(What you will do): Would you transcribe the whole listing exactly and drop its images?

┄┄┄┄┄┄

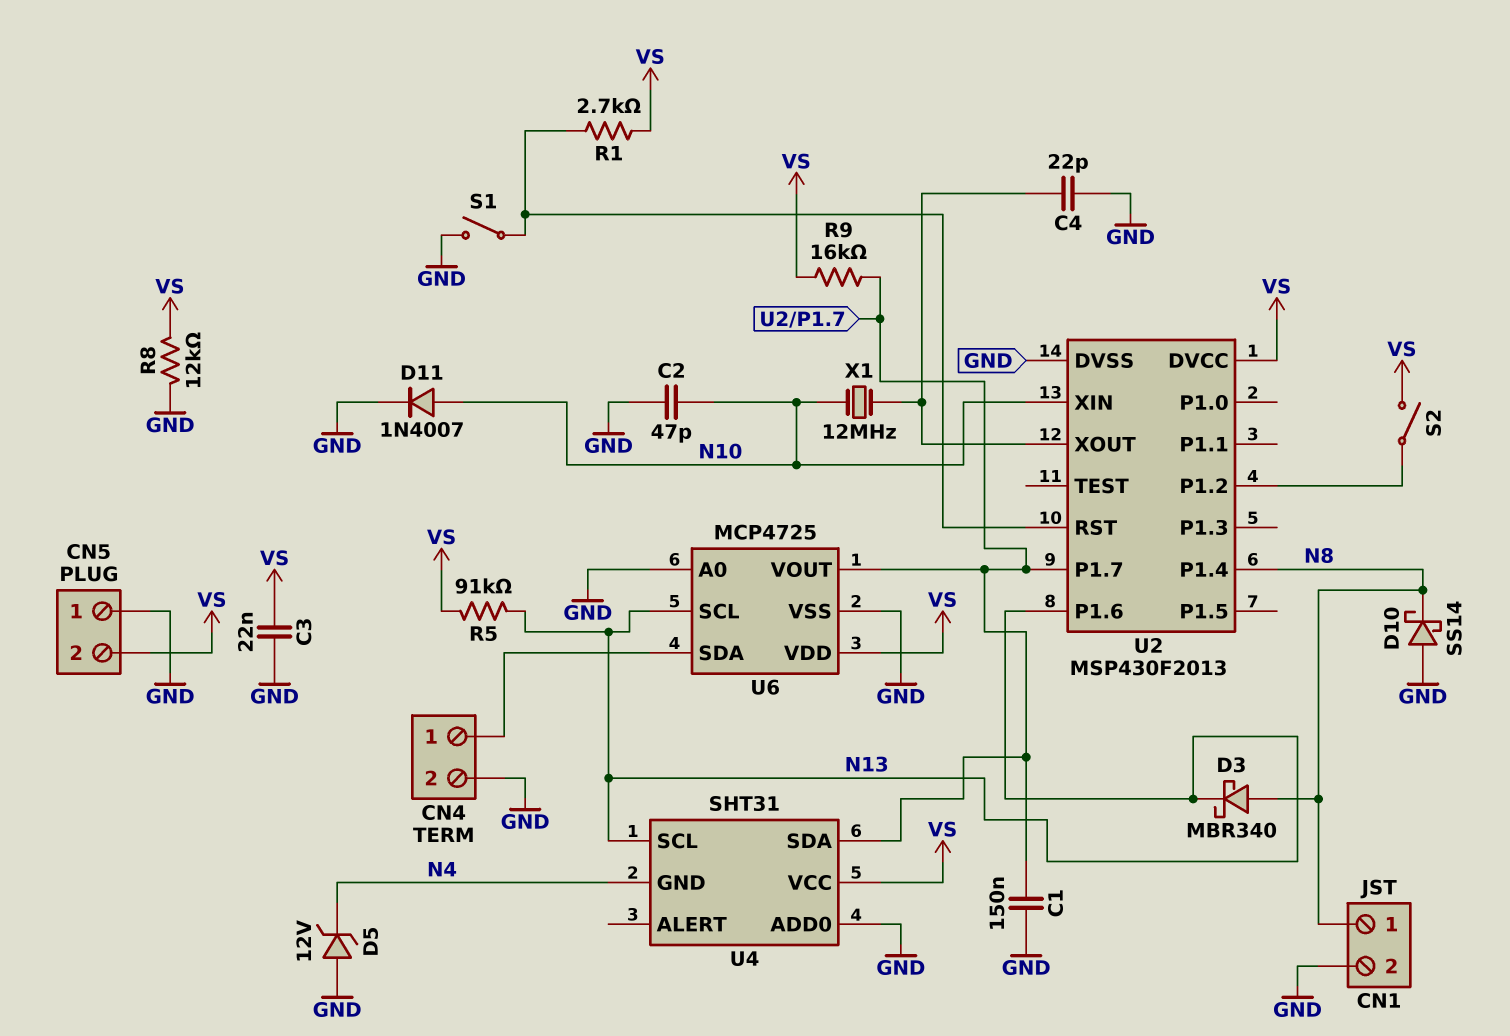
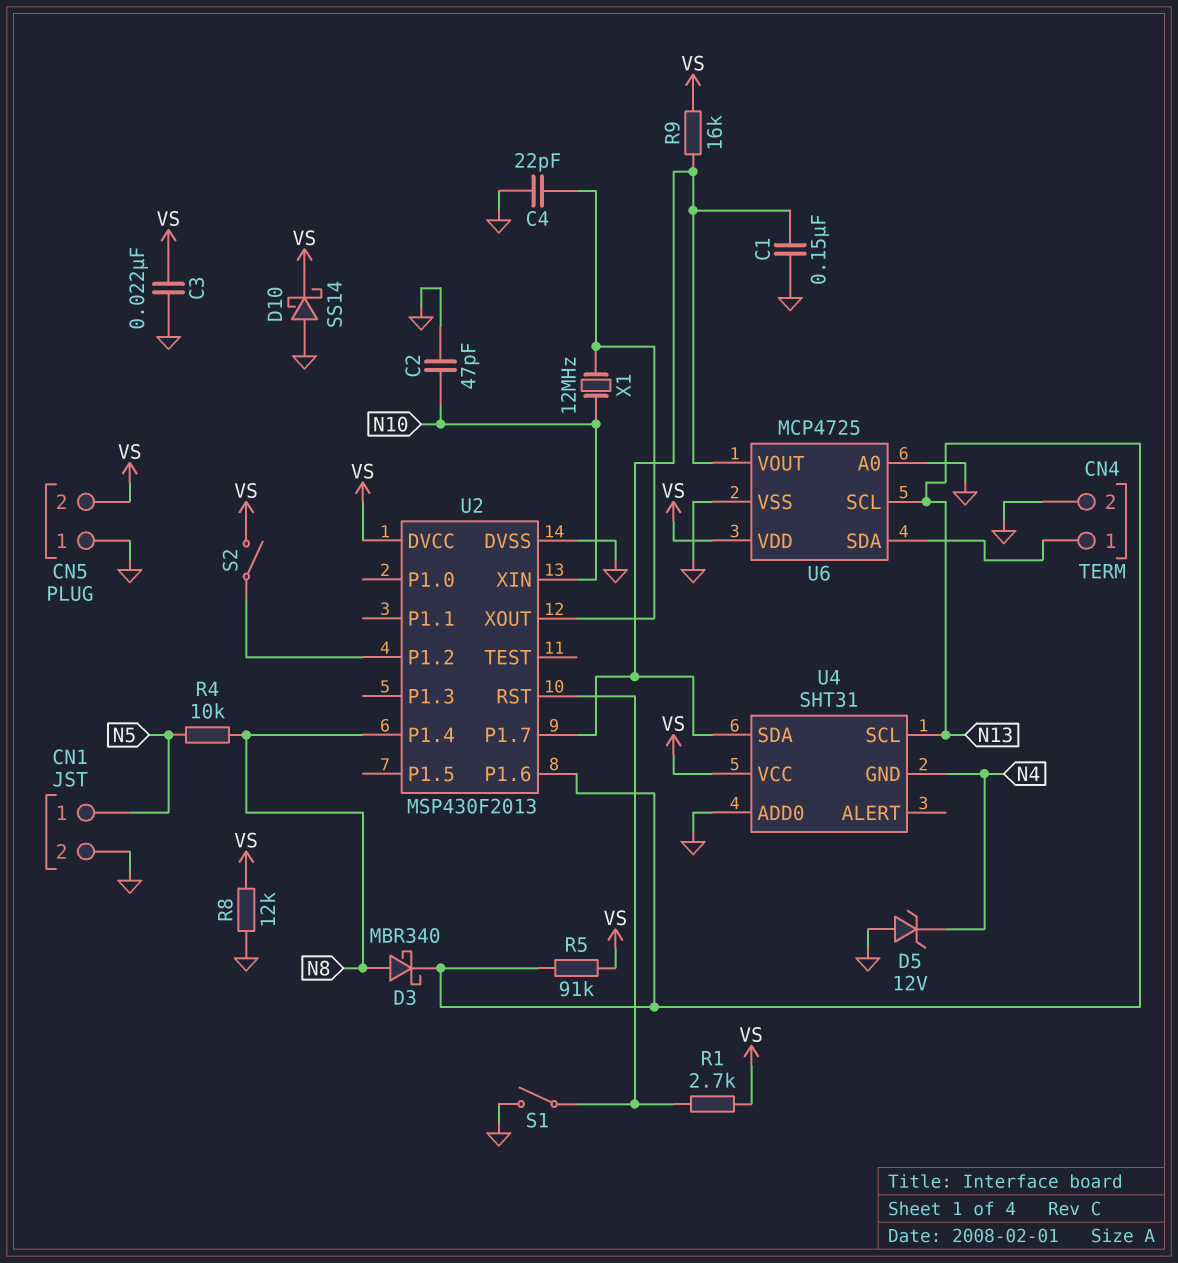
CN1 pin 1: N8 -> N5
D10: schottky SS14 (A GND, K N8) -> schottky SS14 (A GND, K VS)
D11: diode 1N4007 (A N10, K GND) -> none
R4: none -> 10k (N5, N8)

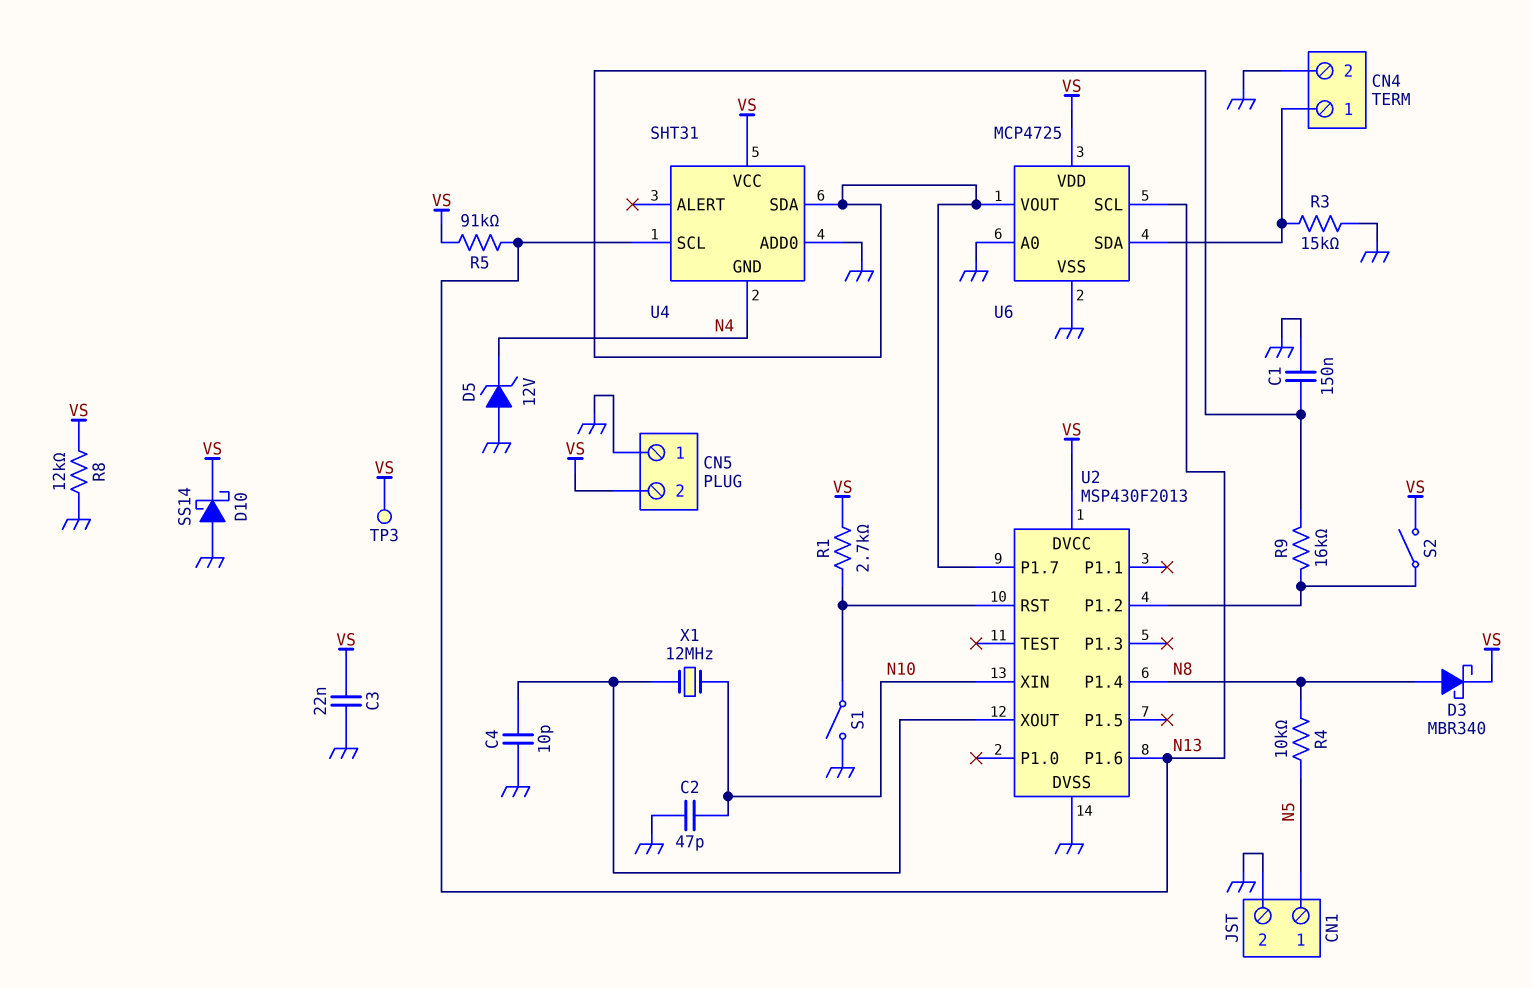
C4: 22pF (GND, U2/XOUT) -> 10pF (GND, U2/XOUT)
D3: schottky MBR340 (A N8, K N13) -> schottky MBR340 (A N8, K VS)
R3: none -> 15k (CN4/1, GND)
R9: 16k (U2/P1.7, VS) -> 16k (U2/P1.2, U2/P1.7)
TP3: none -> test point (VS)

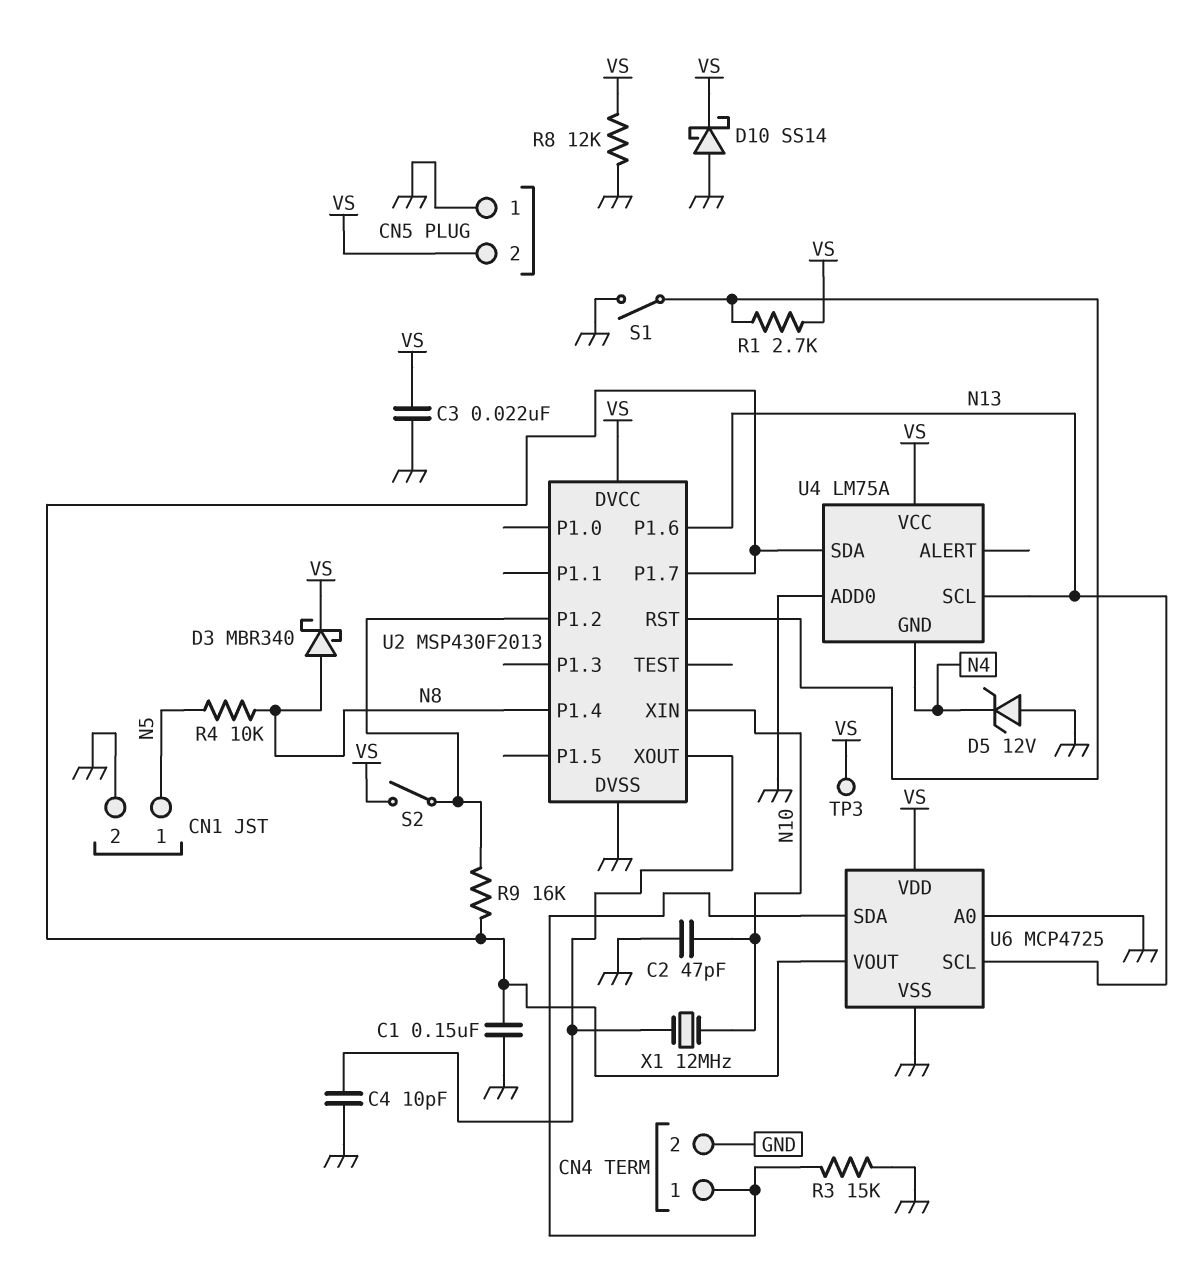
R5: 91k (N13, VS) -> none
U4: SHT31 -> LM75A

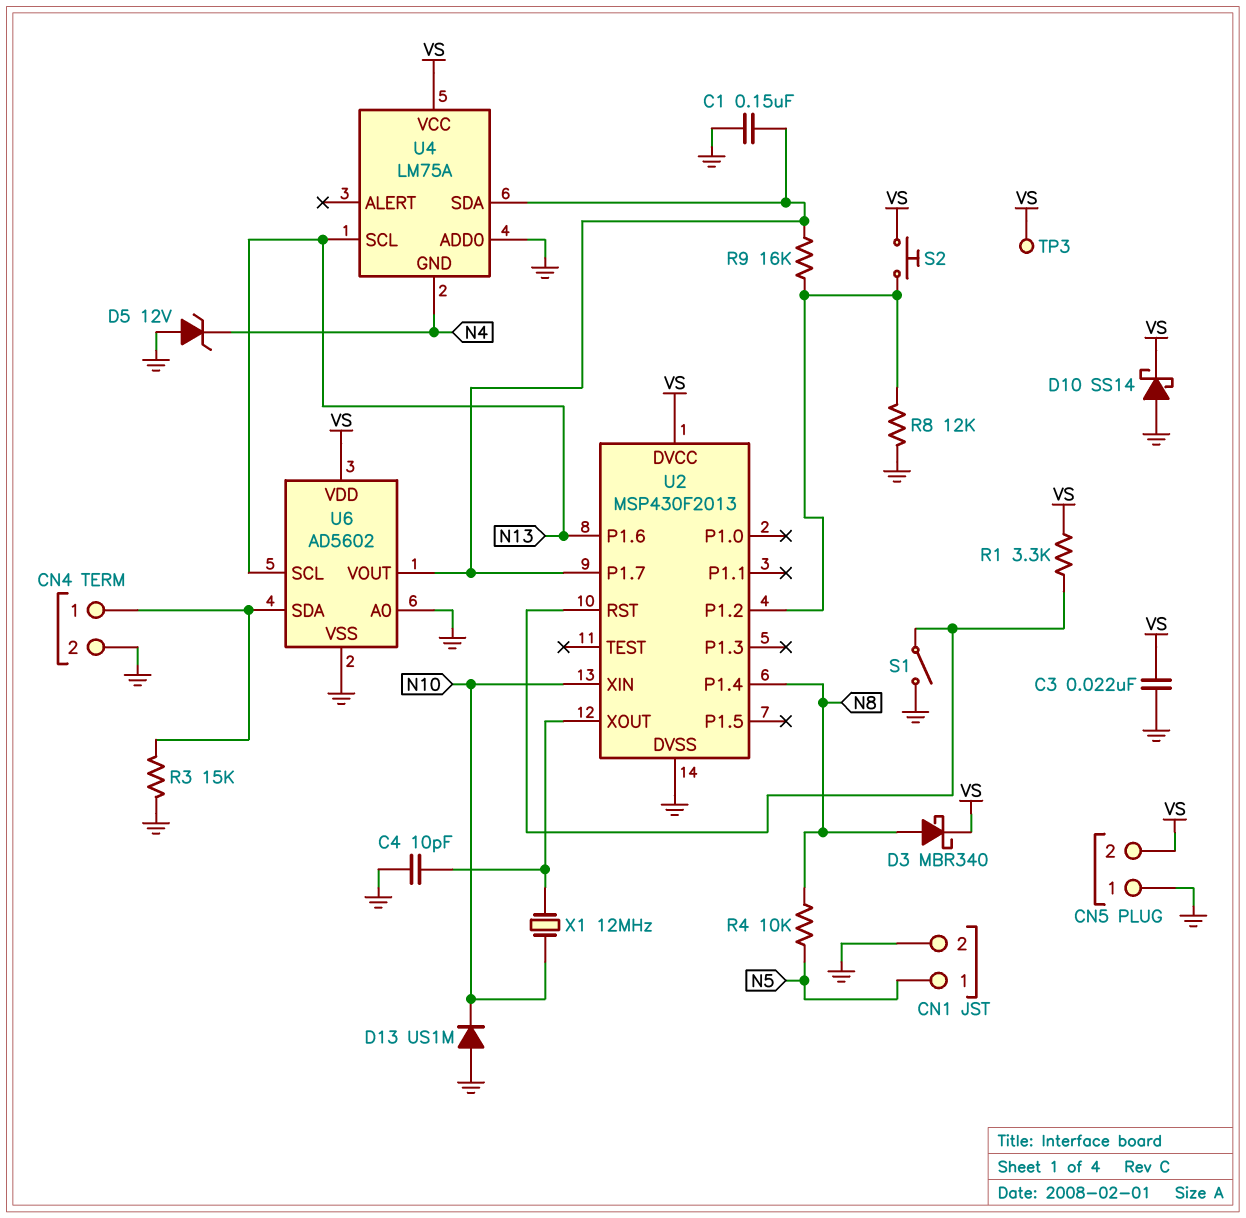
C2: 47pF (GND, N10) -> none
D13: none -> diode US1M (A GND, K N10)
R1: 2.7k (U2/RST, VS) -> 3.3k (U2/RST, VS)
R8: 12k (GND, VS) -> 12k (GND, U2/P1.2)
S2: switch (U2/P1.2, VS) -> button (U2/P1.2, VS)
U6: MCP4725 -> AD5602

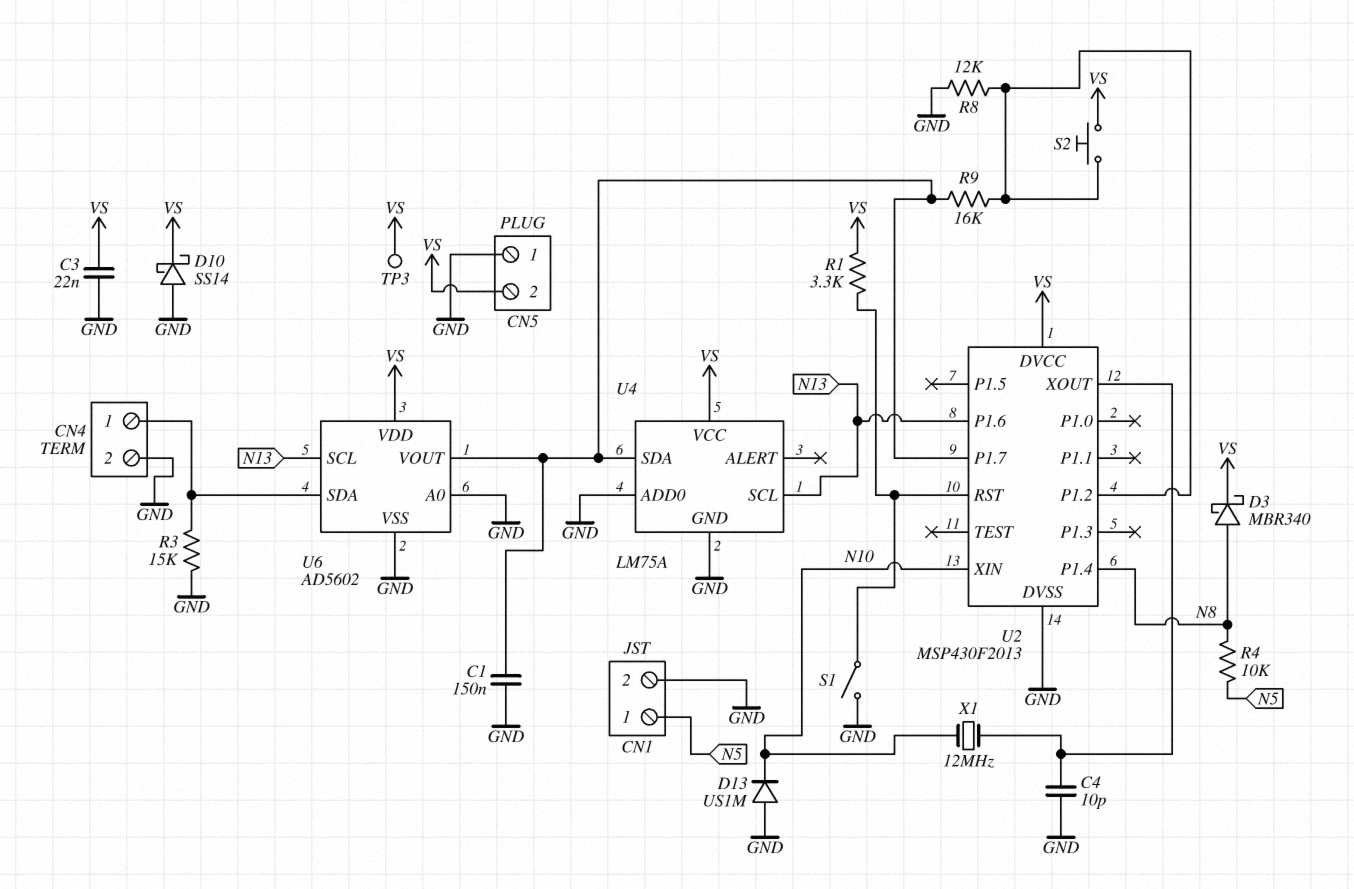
D5: zener 12V (A GND, K N4) -> none
U4 pin GND: N4 -> GND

┄┄┄┄┄┄

(Answer):
CN1 pin 1: N8 -> N5
D10: schottky SS14 (A GND, K N8) -> schottky SS14 (A GND, K VS)
D11: diode 1N4007 (A N10, K GND) -> none
R4: none -> 10k (N5, N8)

C4: 22pF (GND, U2/XOUT) -> 10pF (GND, U2/XOUT)
D3: schottky MBR340 (A N8, K N13) -> schottky MBR340 (A N8, K VS)
R3: none -> 15k (CN4/1, GND)
R9: 16k (U2/P1.7, VS) -> 16k (U2/P1.2, U2/P1.7)
TP3: none -> test point (VS)

R5: 91k (N13, VS) -> none
U4: SHT31 -> LM75A

C2: 47pF (GND, N10) -> none
D13: none -> diode US1M (A GND, K N10)
R1: 2.7k (U2/RST, VS) -> 3.3k (U2/RST, VS)
R8: 12k (GND, VS) -> 12k (GND, U2/P1.2)
S2: switch (U2/P1.2, VS) -> button (U2/P1.2, VS)
U6: MCP4725 -> AD5602

D5: zener 12V (A GND, K N4) -> none
U4 pin GND: N4 -> GND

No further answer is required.